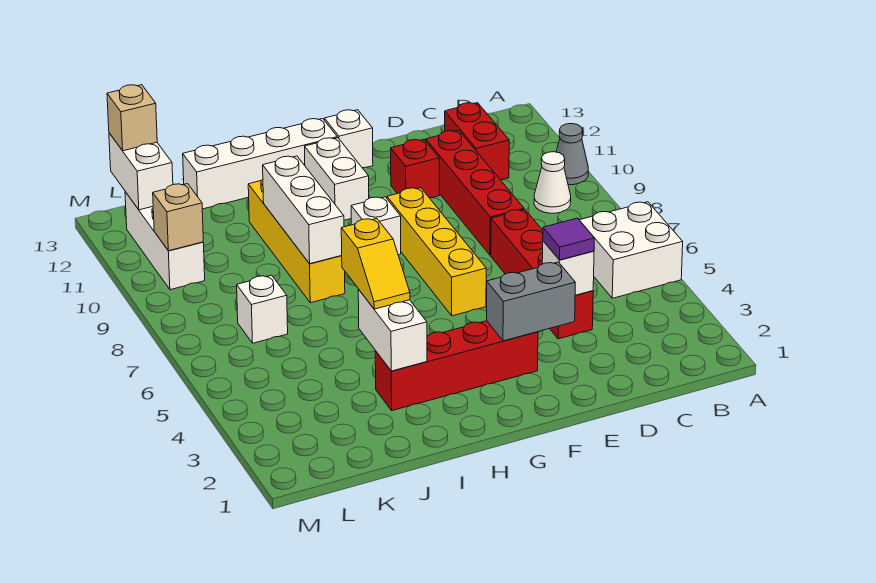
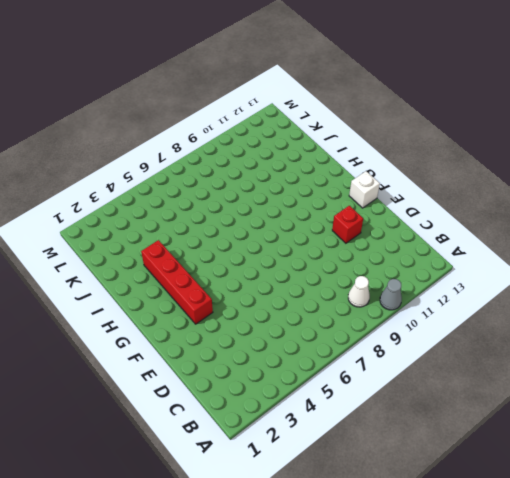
none -> white brick A5:B6 level 1
none -> red brick C11:C12 level 1
none -> red brick D4:D7 level 1

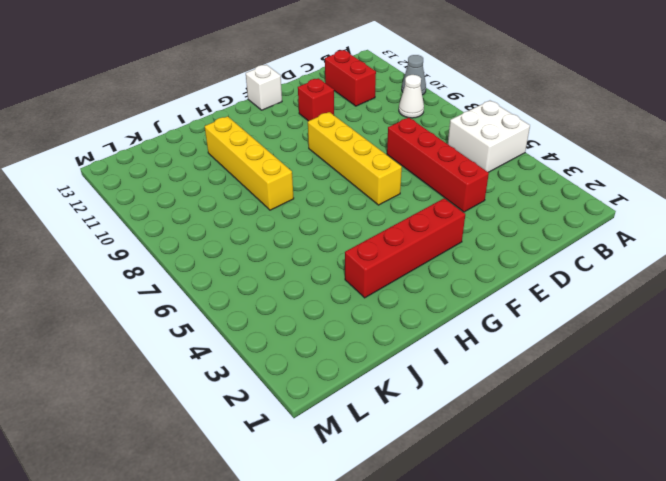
none -> red brick D8:D11 level 1
none -> white brick G9 level 1
none -> white brick G11:G12 level 1

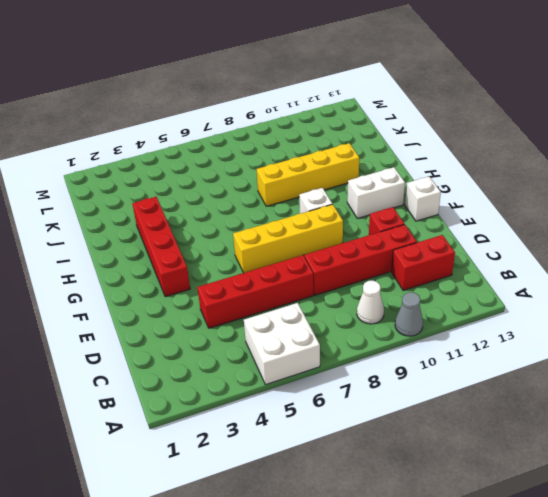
none -> white brick G13:J13 level 1
none -> white brick K7 level 1
none -> white brick L10:L12 level 1

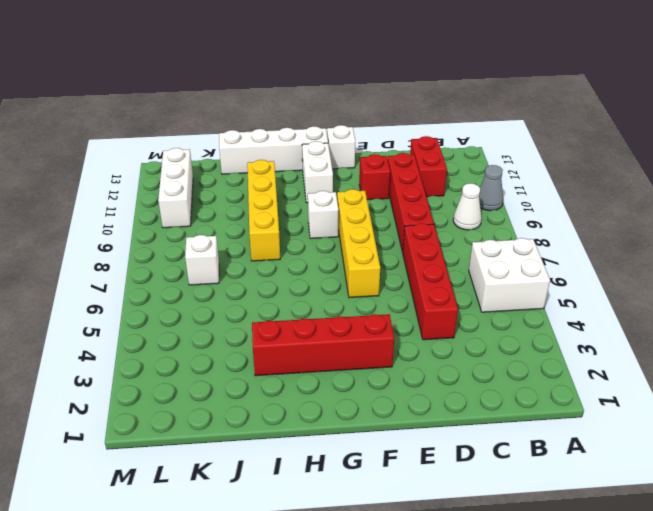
none -> white brick D4 level 2
none -> grey brick E3:F3 level 2
none -> white brick I3:I4 level 2

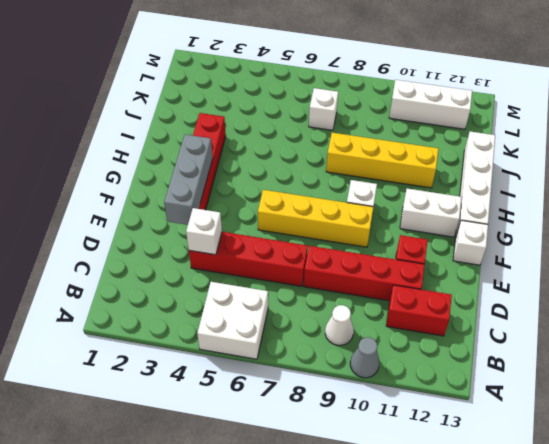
grey brick E3:G3 level 2 -> grey brick E3:F3 level 2
none -> white brick I3:I4 level 2
none -> white brick I8:I10 level 2
none -> tan brick L10 level 2

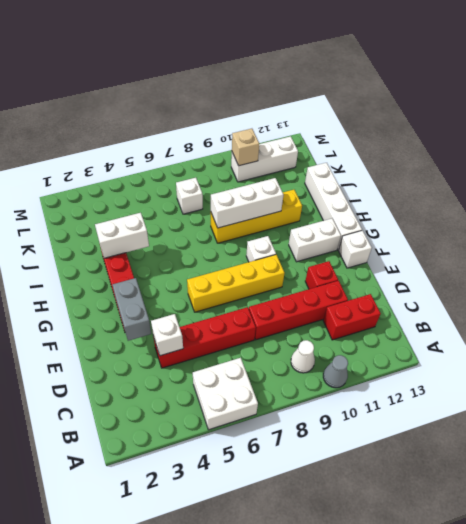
none -> white brick L12:L13 level 2
none -> purple tile D4 level 3
none -> yellow slope I4:I5 level 3 top 5

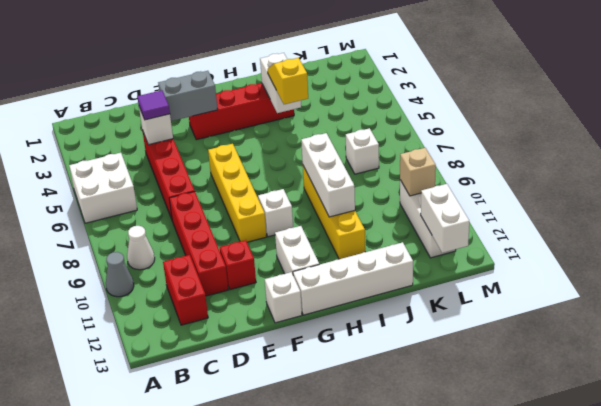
none -> tan brick L13 level 3

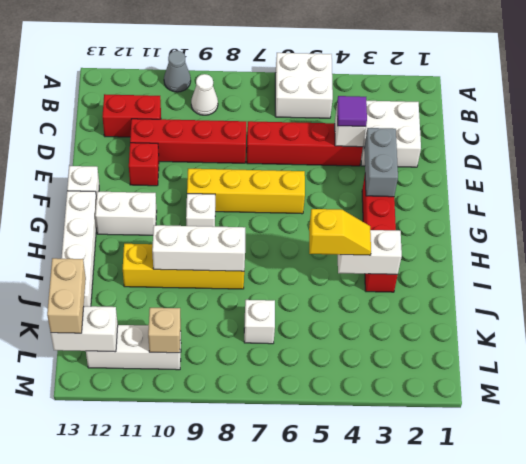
white brick C2:D3 level 1 -> none
tan brick K13:L13 level 3 -> tan brick L13 level 3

::::::

Find the line that contains "none -> tan brick L10 level 2" and repeat it, along with every line after it to the end of the data, exactly; drop the pictures.

none -> tan brick L10 level 2

none -> white brick L12:L13 level 2
none -> purple tile D4 level 3
none -> yellow slope I4:I5 level 3 top 5

none -> tan brick L13 level 3

white brick C2:D3 level 1 -> none
tan brick K13:L13 level 3 -> tan brick L13 level 3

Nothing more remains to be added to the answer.